*MATERIAL SHOWN*:

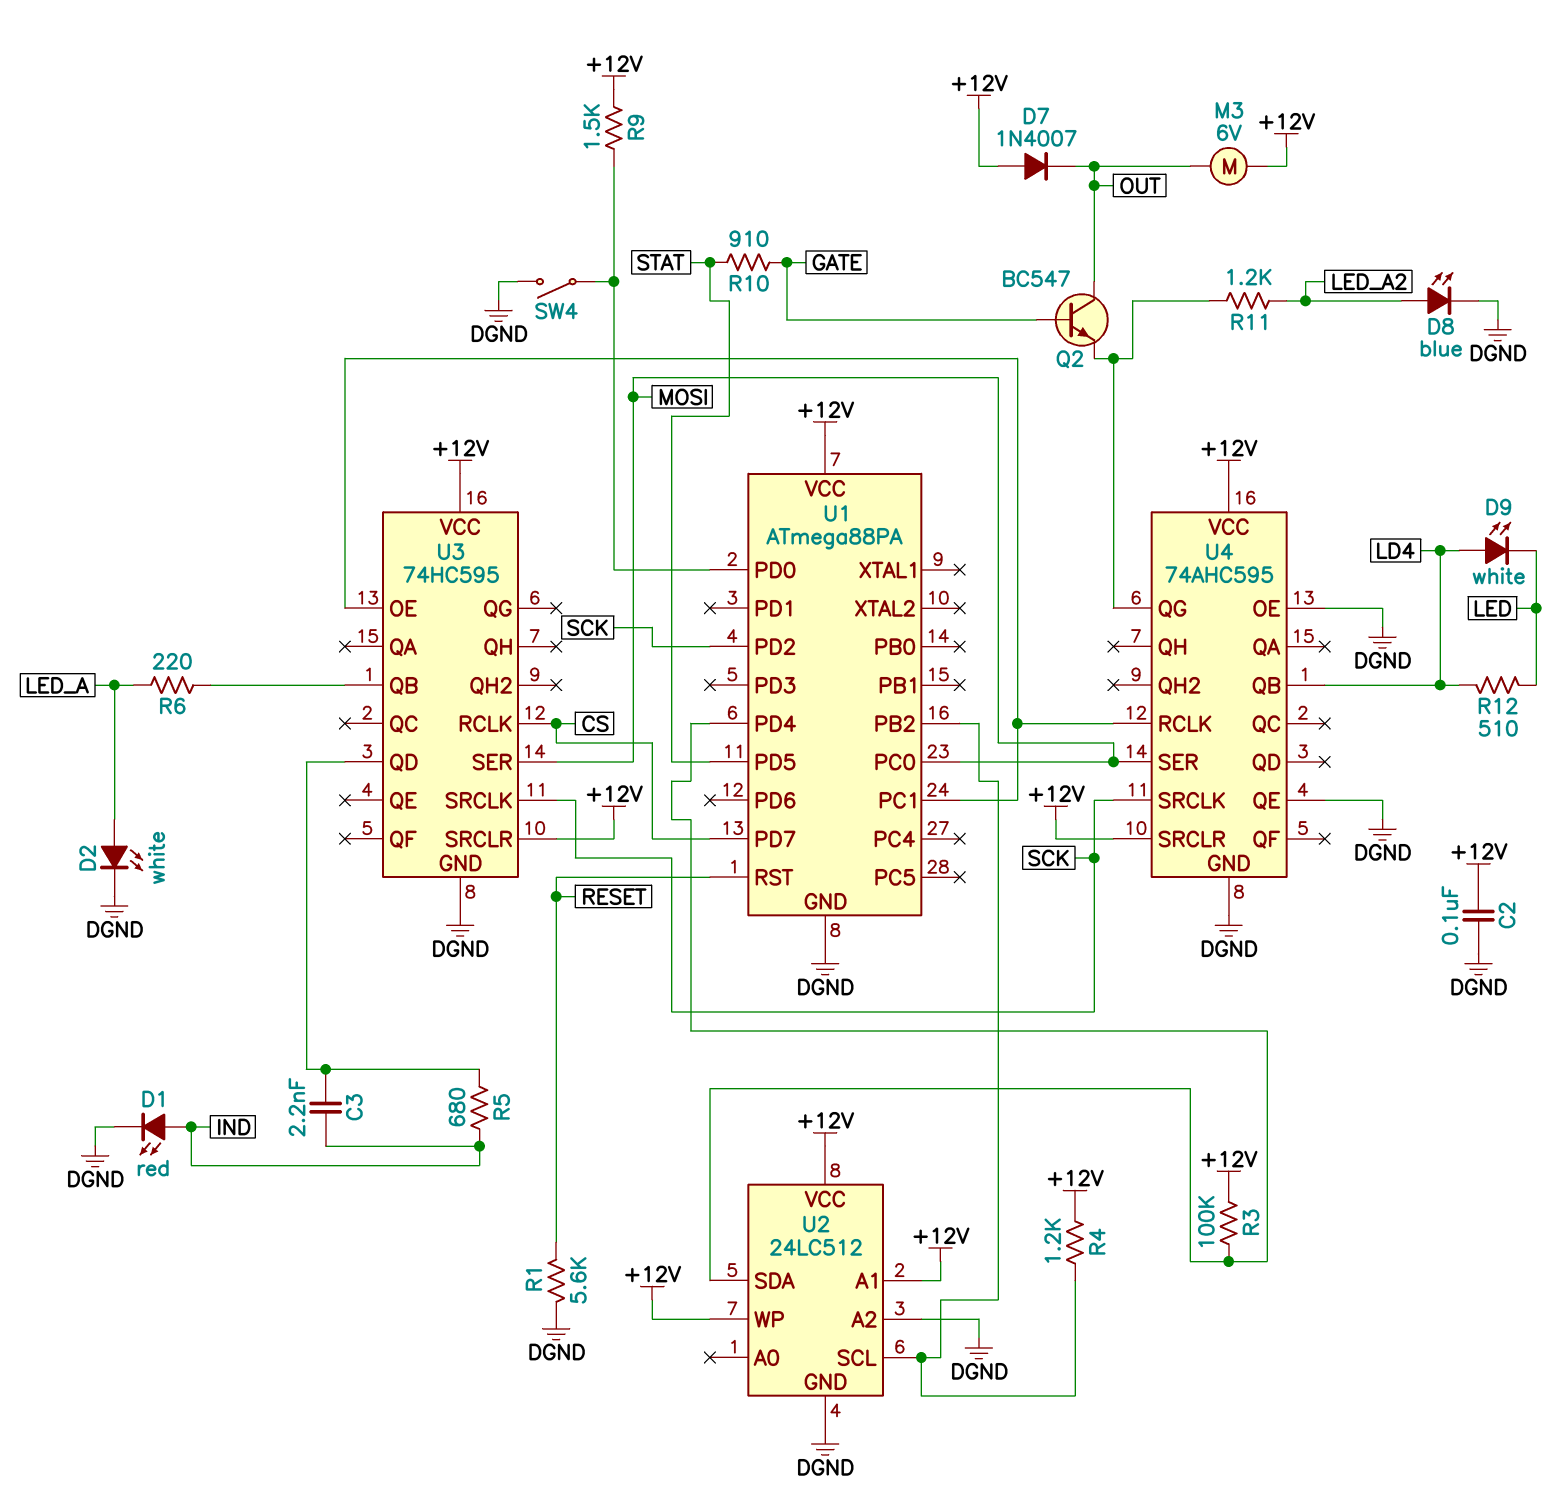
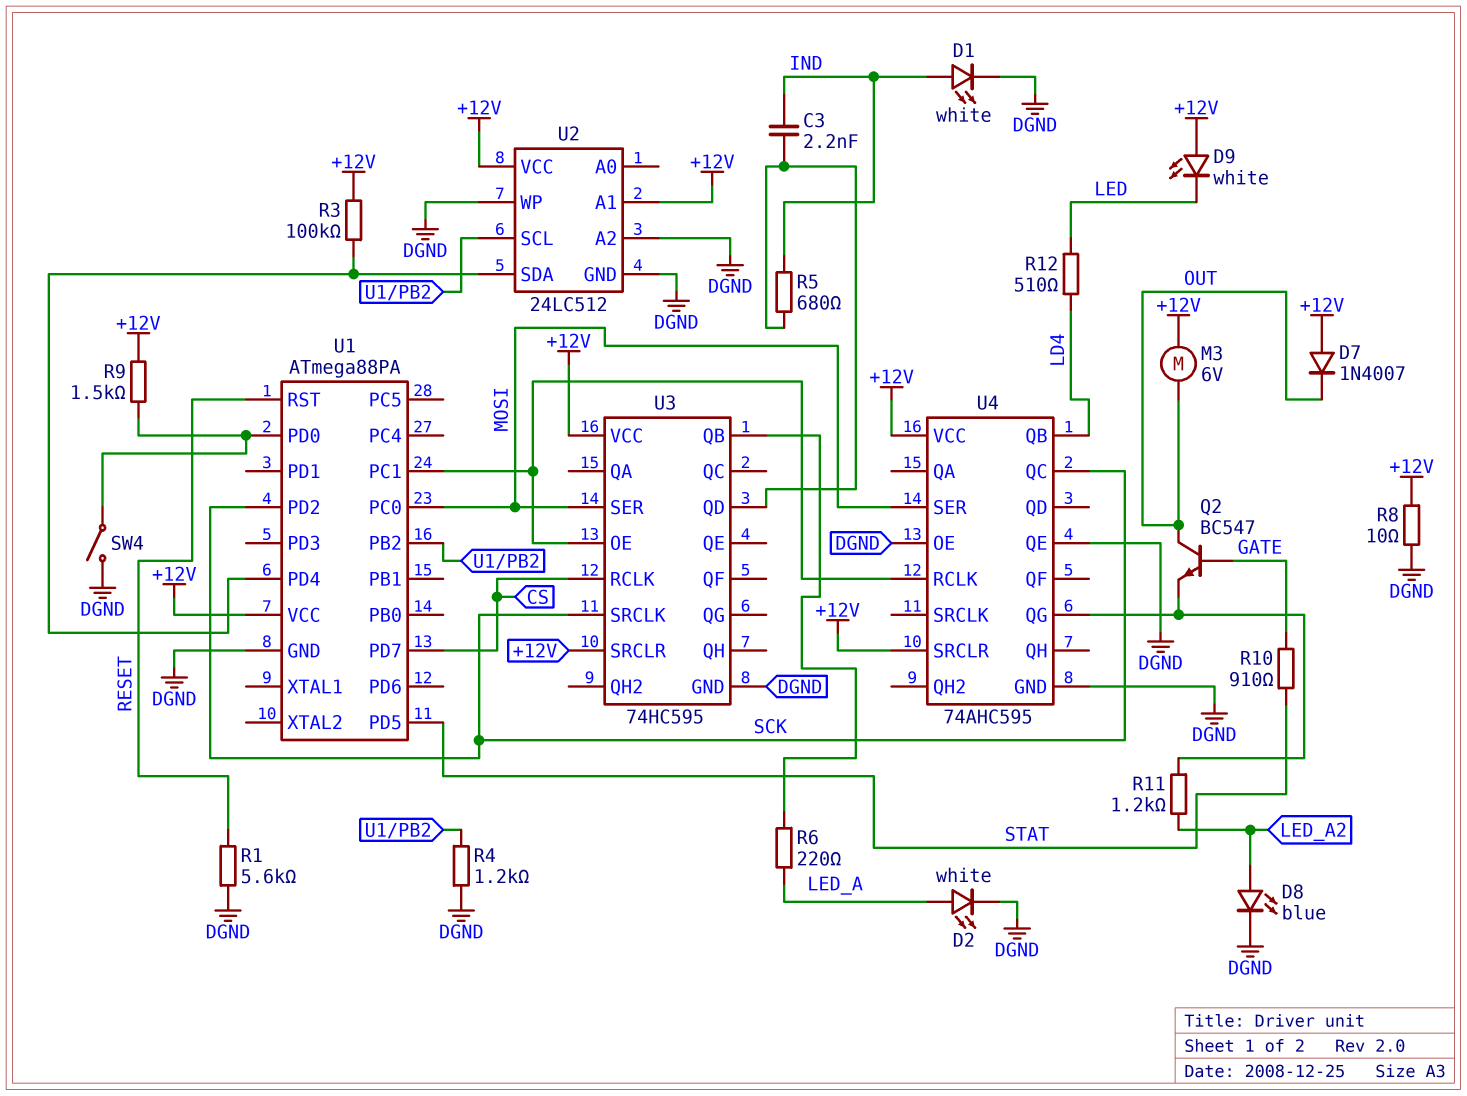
C2: 100nF (+12V, DGND) -> none
D1: LED red (A IND, K DGND) -> LED white (A IND, K DGND)
D9: LED white (A LD4, K LED) -> LED white (A +12V, K LED)
R4: 1.2k (+12V, U1/PB2) -> 1.2k (DGND, U1/PB2)
R8: none -> 10 (+12V, DGND)
U2 pin WP: +12V -> DGND
U4 pin QC: none -> SCK
U4 pin SRCLK: SCK -> none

*PROBLEM TO SOLVE*:
Give back the records word for word, without their pictures.

*RESULT*:
C2: 100nF (+12V, DGND) -> none
D1: LED red (A IND, K DGND) -> LED white (A IND, K DGND)
D9: LED white (A LD4, K LED) -> LED white (A +12V, K LED)
R4: 1.2k (+12V, U1/PB2) -> 1.2k (DGND, U1/PB2)
R8: none -> 10 (+12V, DGND)
U2 pin WP: +12V -> DGND
U4 pin QC: none -> SCK
U4 pin SRCLK: SCK -> none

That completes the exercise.